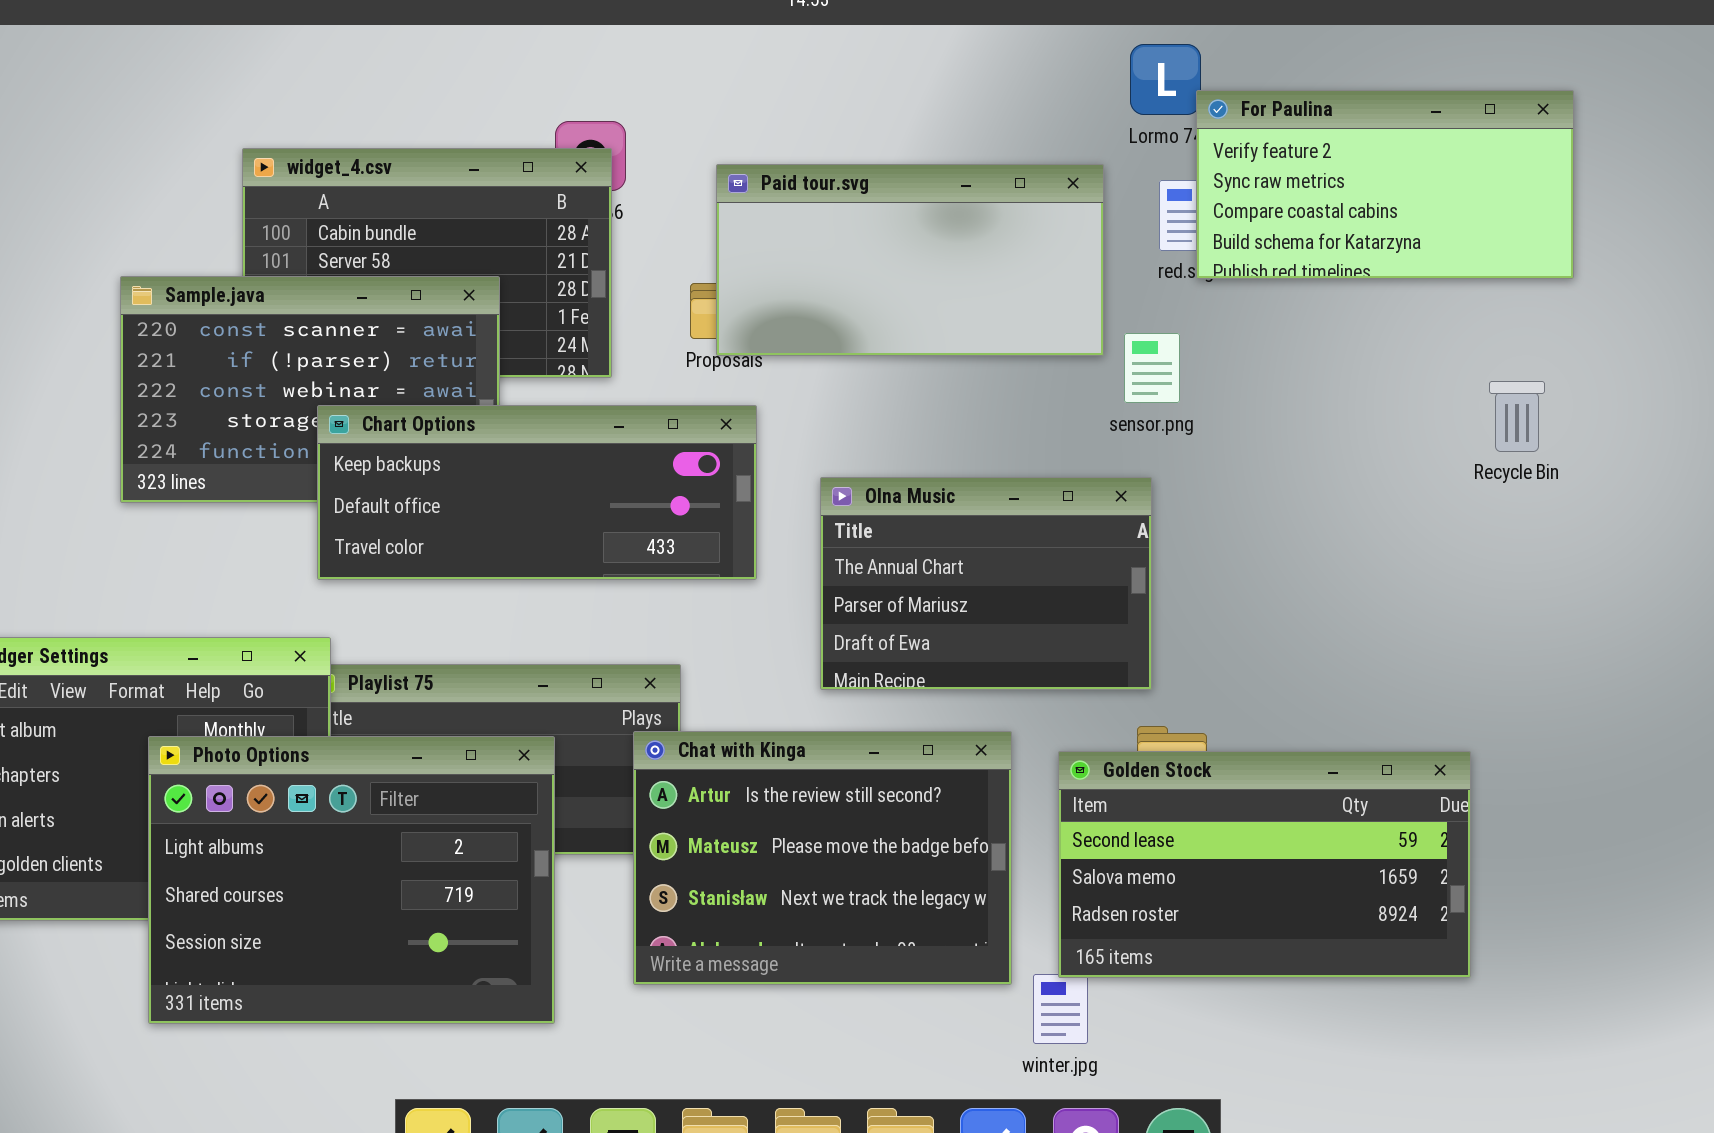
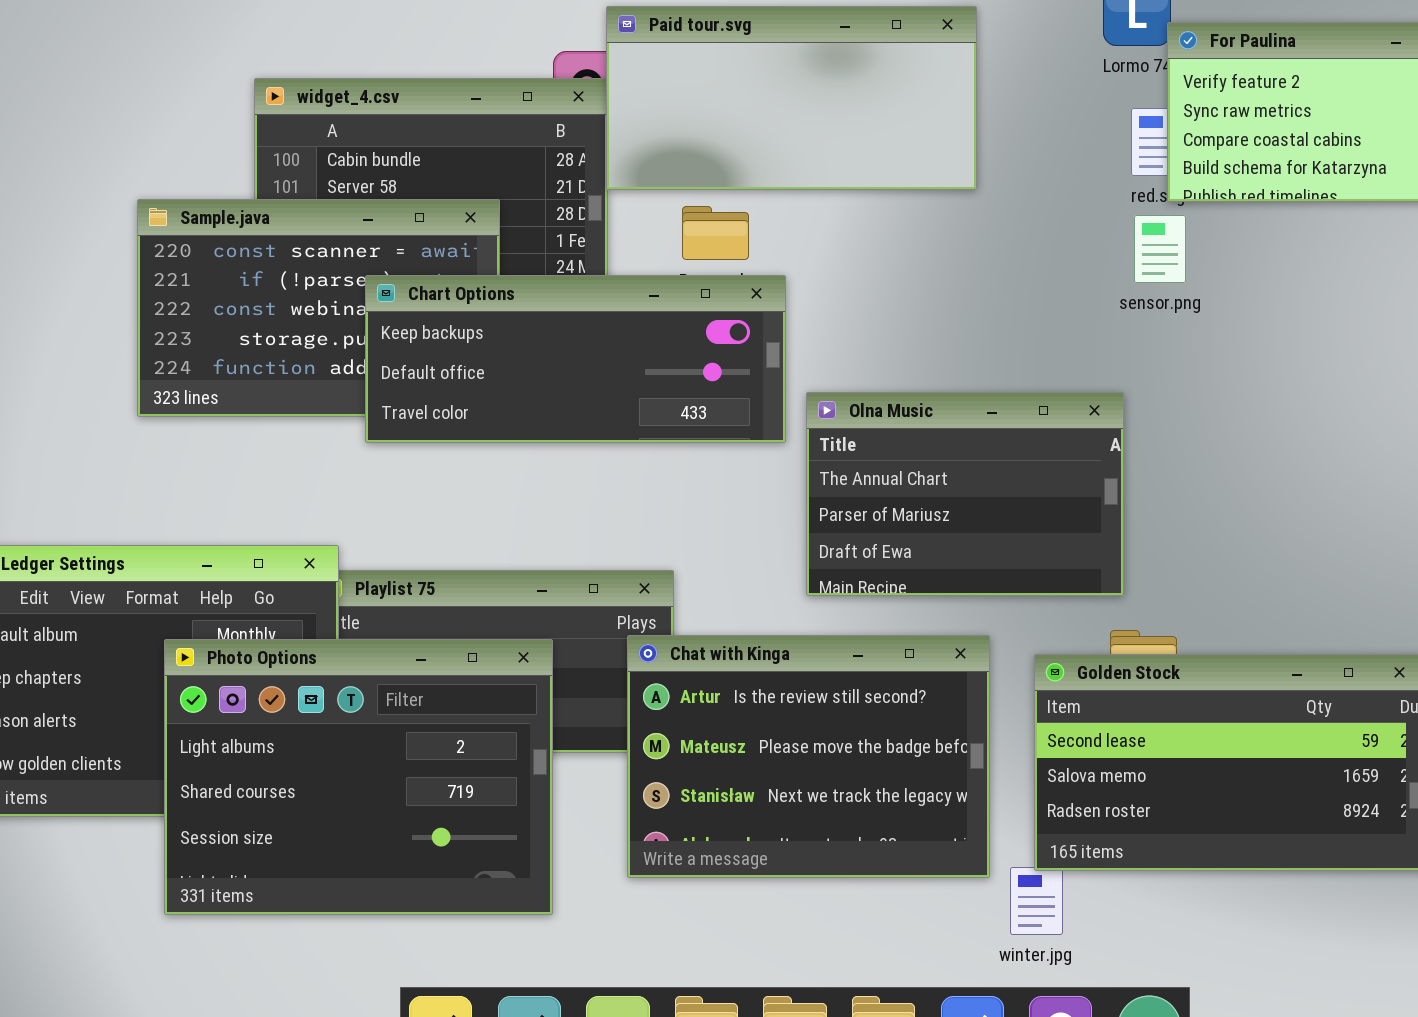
Paid tour.svg: [716,164,1104,356] -> [606,6,977,190], moved
sensor.png: [1124,333,1180,403] -> [1134,215,1186,283], moved
Chart Options: [317,405,757,580] -> [365,275,786,443], moved

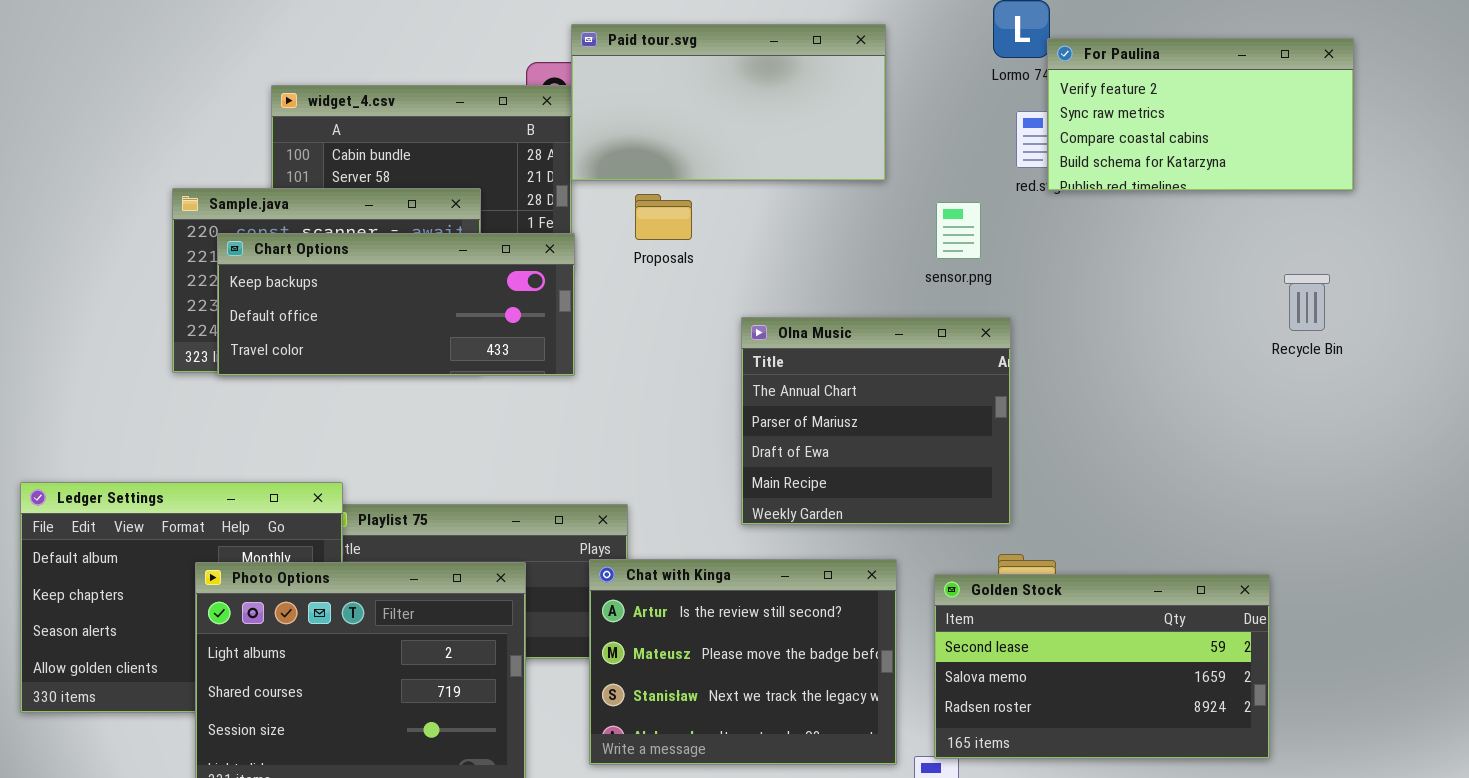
sensor.png: [1134,215,1186,283] -> [936,202,981,259], moved
Chart Options: [365,275,786,443] -> [217,233,575,376], moved
Olna Music: [806,392,1124,596] -> [741,317,1011,525], resized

## Task requirements
Copy all lines from the entries that contain the word "moved".

## Answer box
Paid tour.svg: [716,164,1104,356] -> [606,6,977,190], moved
sensor.png: [1124,333,1180,403] -> [1134,215,1186,283], moved
Chart Options: [317,405,757,580] -> [365,275,786,443], moved
sensor.png: [1134,215,1186,283] -> [936,202,981,259], moved
Chart Options: [365,275,786,443] -> [217,233,575,376], moved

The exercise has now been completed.